▶ _What is required_
Count the lines below that contain the string "shortInstrumentName", and reply with only that number.

▶ _Provided records_

==============================

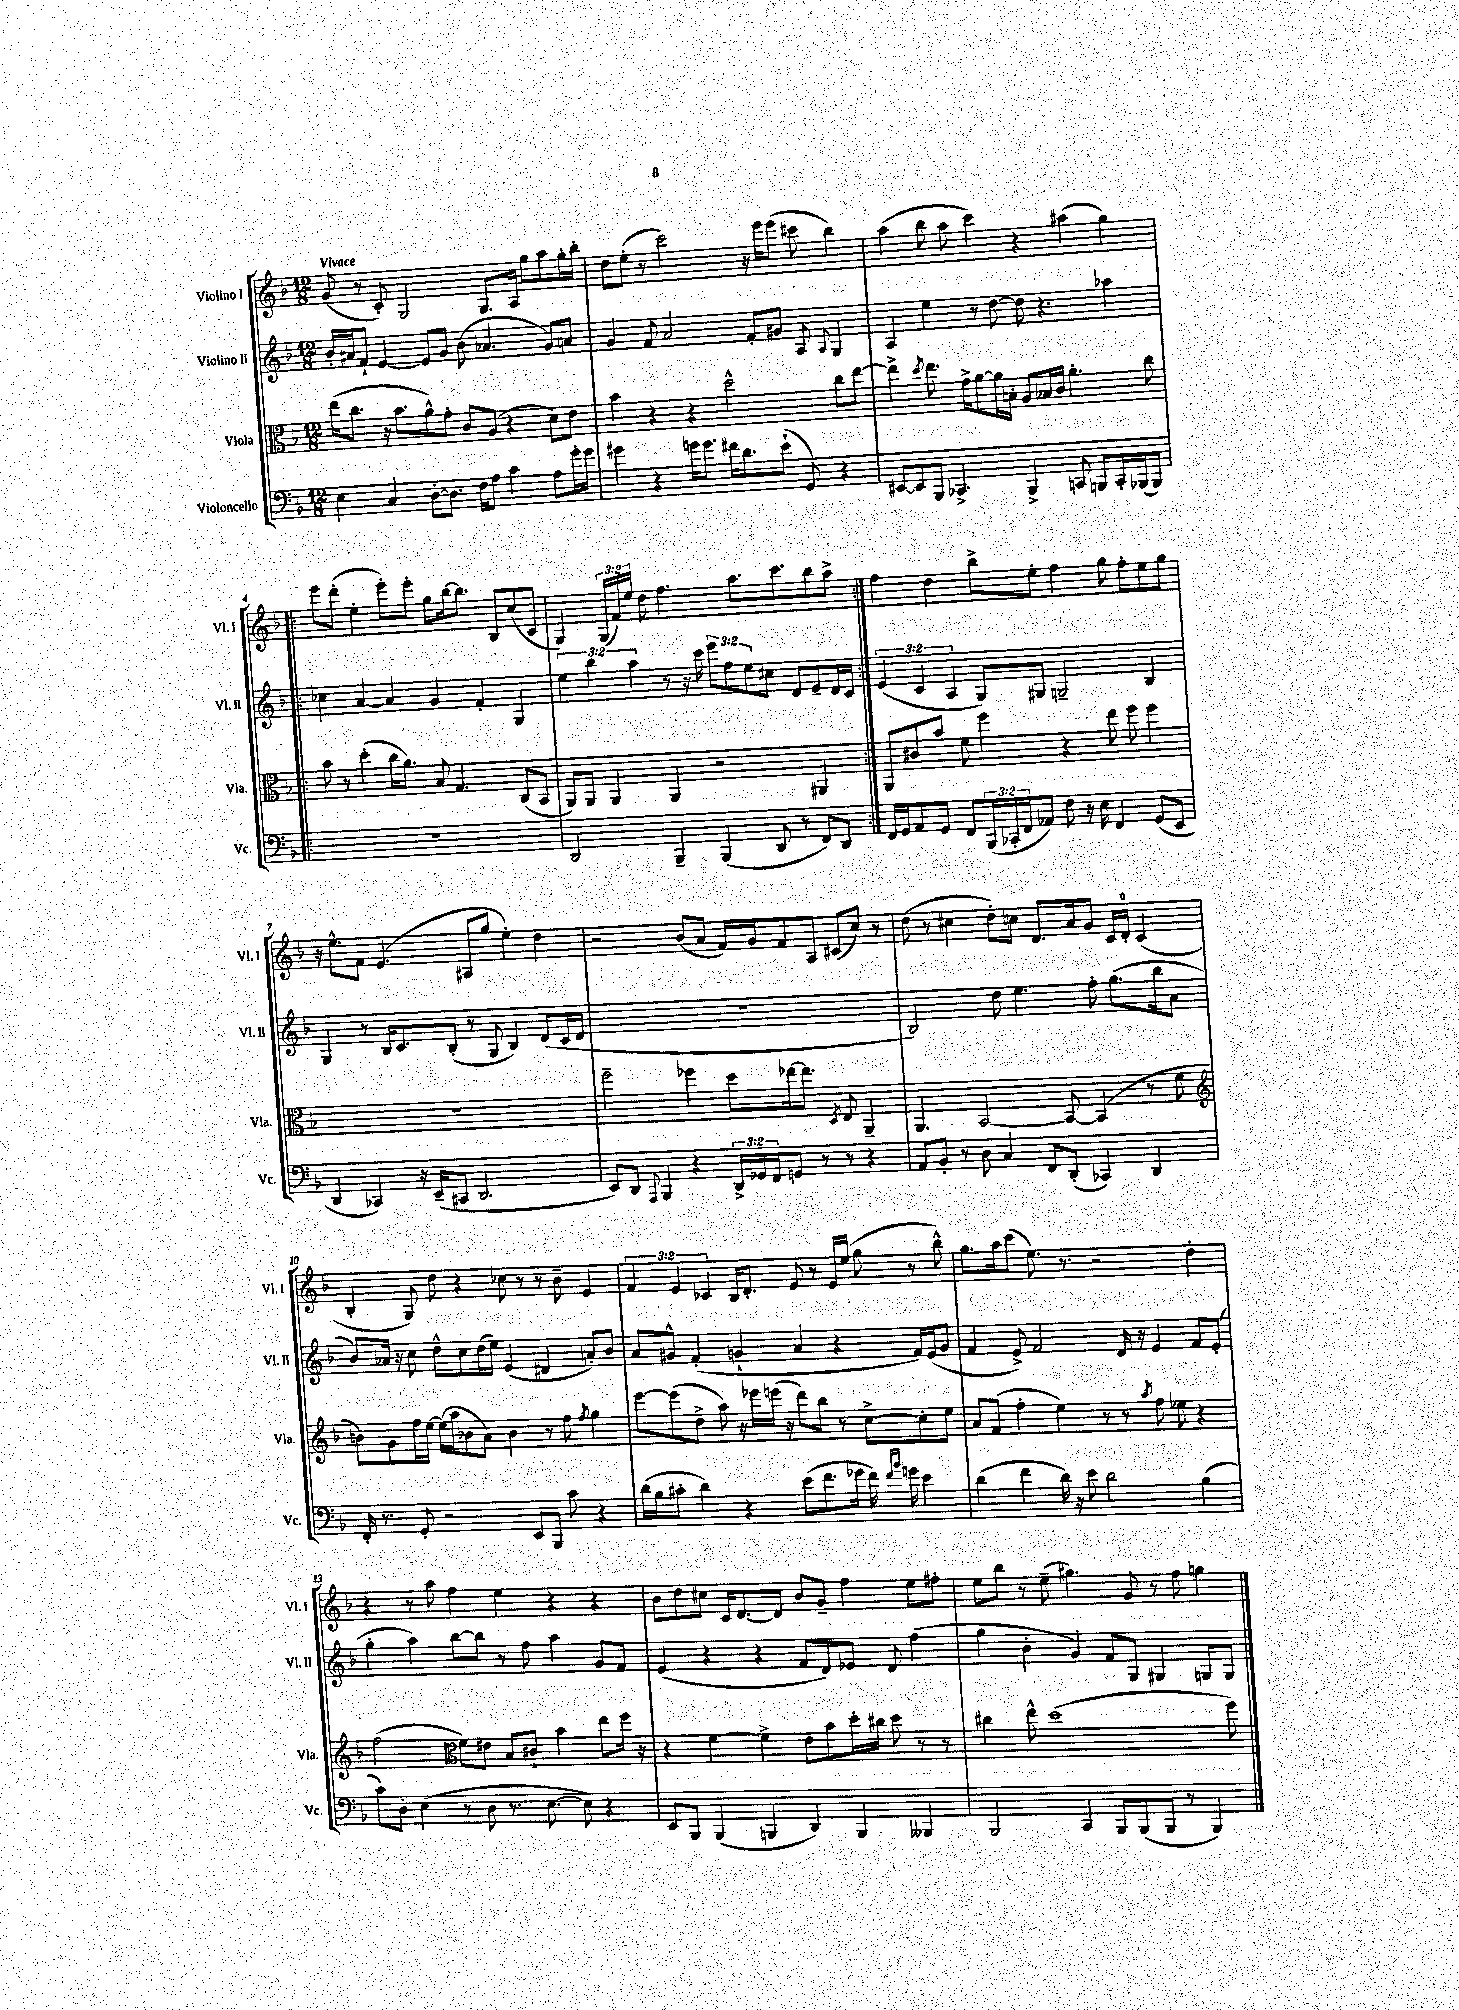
<<
\new StaffGroup <<
\new Staff = "s0" \with { instrumentName = "Violino I" shortInstrumentName = "Vl. I" } {
    \clef treble \key f \major \numericTimeSignature \time 12/8 \override Staff.TupletNumber.text = #tuplet-number::calc-fraction-text \tempo "Vivace"
    g'8( r8 c'8-.) g2 g8. a16 g''8 a''8 g''16-. bes''16-. |
    d''8 e''8-.( r8 c'''2) r16 e'''16 e'''8( cis'''8 bes''4) |
    a''4( bes''8 a''8 c'''4) r4 ais''4( g''4) |
    \repeat volta 2 { e'''8 d'''8-.( e''4-. e'''8-.) e'''8-. g''8 bes''16~ bes''8. bes8 c''8( c'8 |
    g4) \tuplet 3/2 { g16( f'16) e''16 } d''8 f''4. a''8. c'''8. bes''8 a''8-> | }
    f''4 d''4 bes''8-> e''8-. f''4 g''8 f''8-. e''8 g''8 |
    r16 e''8.-^ f'8 e'4.( ais8 g''8 e''4-.) d''4 |
    r2 bes'8( a'8 f'16) g'16 f'8 a8 cis'8( c''8) r8 |
    d''8( r8 cis''4 d''8-.) c''8 d'8. a'16 g'8 c'16 d'16-0-. c'4( |
    bes4-. g8) d''8 r4 ces''8 r8 r8 bes'8-- e'4 |
    \tuplet 3/2 { f'4 e'4 ces'4 } bes16 d'8.-. e'8 r8 e'16 e''16( g''8 r8 bes''8-^) |
    g''8. a''16 c'''8( e''8.) r8. r2 d''4-. |
    r4 r8 a''8 f''4 e''4 r4 r4 |
    bes'8 d''8 cis''8 c'16 d'8.~ d'8 bes'8 g'8-- f''4 e''8 fis''8-. |
    e''8 bes''8 r8 e''8--( gis''4.) g'8 r8 f''8 g''4 \bar "|." |
}
\new Staff = "s1" \with { instrumentName = "Violino II" shortInstrumentName = "Vl. II" } {
    \clef treble \key f \major \numericTimeSignature \time 12/8 \override Staff.TupletNumber.text = #tuplet-number::calc-fraction-text
    bes'16-. ais'16 f'8-! e'4~ e'8 g'8 bes'8( aes'4. g'8) a'8 |
    g'4 f'8 a'2 f'8-. gis'8 a8 \appoggiatura { a8 } g4 |
    a4 e''4 r8 d''8~ d''8 r4. aes''4 |
    \repeat volta 2 { ces''4 a'4~ a'4 g'4 f'4-. g4 |
    \tuplet 3/2 { e''4 bes''4 a''4 } r8 r16 c'''16 \tuplet 3/2 { e'''8 f''8 e''8 } cis''8 d'8 e'8-- d'16 c'16 | }
    \tuplet 3/2 { e'4( c'4 a4 } g8) gis8 g2-- bes4 |
    g4 r8 bes16 c'8. bes8-.( r8 g8 bes4) d'8( c'16 d'16 |
    R1. |
    bes2) d''8 e''4. f''8-. g''8.( bes''16 a'8 |
    bes'8) aes'16 r16 c''8 d''8-^ c''8 d''16( e''16) e'4( dis'4 a'8-.) bes'8 |
    a'8 gis'8-^ f'4-.( g'4-! a'4 r4 f'16) e'16( g'8 |
    f'4 e'8->) f'2 d'16 r16 e'4 f'8 e'8-.( |
    g''4-. a''4) bes''8~ bes''8 r8 f''8 a''4 g'8 f'8 |
    e'4( r4 r4 f'8 d'8) ees'8 d'8 f''4( |
    g''4 bes'4-. g'4) f'8 g8 gis4 g8 g8 \bar "|." |
}
\new Staff = "s2" \with { instrumentName = "Viola" shortInstrumentName = "Vla." } {
    \clef alto \key f \major \numericTimeSignature \time 12/8
    e''16( c''8. r16 bes'8. a'8-^) g'8-. c'8 a8( r4 d'8) e'8 |
    bes'4 r4 r4 d''2-^ c''8 e''8~ |
    e''4-> \acciaccatura { d''8 } e''8. g'16-> a'8~ a'16 b16-. a8 bes16 c'16 a'4.-. c''8 |
    \repeat volta 2 { bes'8 r8 d''4-.( c''16 a'8.) bes8 g4. c8( bes,8 |
    a,8) a,8 a,4 a,4 r2 ais,4 | }
    a,8 cis'8 bes'8 f'8 f''4 r4 e''8 f''8 f''4 |
    R1. |
    f''2-- fes''4 d''8 ees''16~ ees''8. \acciaccatura { d8 } e8 a,4-- |
    a,4. bes,2~ bes,8~ bes,4( r8 f'8 |
    \clef treble b'8) g'8 f''16 e''16~ e''16( a''16 bes'8 a'8) bes'4 r8 f''8 \acciaccatura { f''8 } g''4 |
    e'''8~ e'''8( d''8-> a''8) r16 ees'''16 e'''16( r16 d'''8) bes''8 r8 c''8~-> c''8-. e''8 |
    a'8 f'8( f''4-. e''4) r8 r8 \acciaccatura { a''8 } f''8 ees''8 r4 |
    f''2( \clef alto f'8) eis'8 bes8 cis'8-! bes'4 e''8 f''16 r16 |
    r4 f'4~ f'4-> e'8 bes'8 d''16-. cis''16 d''8 r8 r8 |
    cis''4 e''8-^ d''1( f''8) \bar "|." |
}
\new Staff = "s3" \with { instrumentName = "Violoncello" shortInstrumentName = "Vc." } {
    \clef bass \key f \major \numericTimeSignature \time 12/8 \override Staff.TupletNumber.text = #tuplet-number::calc-fraction-text
    e4 c4 d8~-. d8. f16 a8 c'4 a8 g'16-. g'16 |
    gis'4 r4 g'16 g'8. fis'16 d'8. e'8-!( g,8) r4 |
    eis,8~ eis,8 bes,,8 ces,4.-> bes,,4-> c,8 b,,8 c,16-. bes,,16( bes,,8) |
    \repeat volta 2 { R1. |
    d,2 bes,,4-- bes,,4( d,8 r8 f,8) d,8 | }
    f,16 g,16 a,8 g,8 f,8 \tuplet 3/2 { bes,,16( ces,16-. f,16 } aes,8) f8 r16 e16 f,4 g,8( e,8 |
    d,4 ces,4) r16 e,16--( cis,8 d,2. |
    e,8) d,8 \appoggiatura { a,,8 } bes,,4 r4 \tuplet 3/2 { d,16-> ges,16 f,16 } g,8 r8 r8 r4 |
    a,8 bes,8-. r8 d8 c4 f,8 d,8-.( ces,4) d,4 |
    f,16-. r8. g,8-. r2 e,8 bes,,8 c'8 r4 |
    d'16( bes16 cis'8-. d'4) r4 e'8( f'8. ges'16 f'16) \grace { f'16 bes'16 } g'16 e'4 |
    d'4( f'4 d'16) r16 e'8 d'2 bes4( |
    c'8) d8-. e4( r8 d8 r8. e8.~ e8) r4 |
    e,8 bes,,8 bes,,4( b,,4 d,4) b,,4 beses,,4 |
    bes,,2 c,4 bes,,8 bes,,8( bes,,8 r8 bes,,4) \bar "|." |
}
>>
>>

==============================

▶ _Exercise response_
4